Start of Recorded data

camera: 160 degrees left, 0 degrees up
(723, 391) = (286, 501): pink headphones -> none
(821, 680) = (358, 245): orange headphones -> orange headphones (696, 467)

End of Recorded data

Repeat everything in the listing above exactly.

→ **Solution**
camera: 160 degrees left, 0 degrees up
(723, 391) = (286, 501): pink headphones -> none
(821, 680) = (358, 245): orange headphones -> orange headphones (696, 467)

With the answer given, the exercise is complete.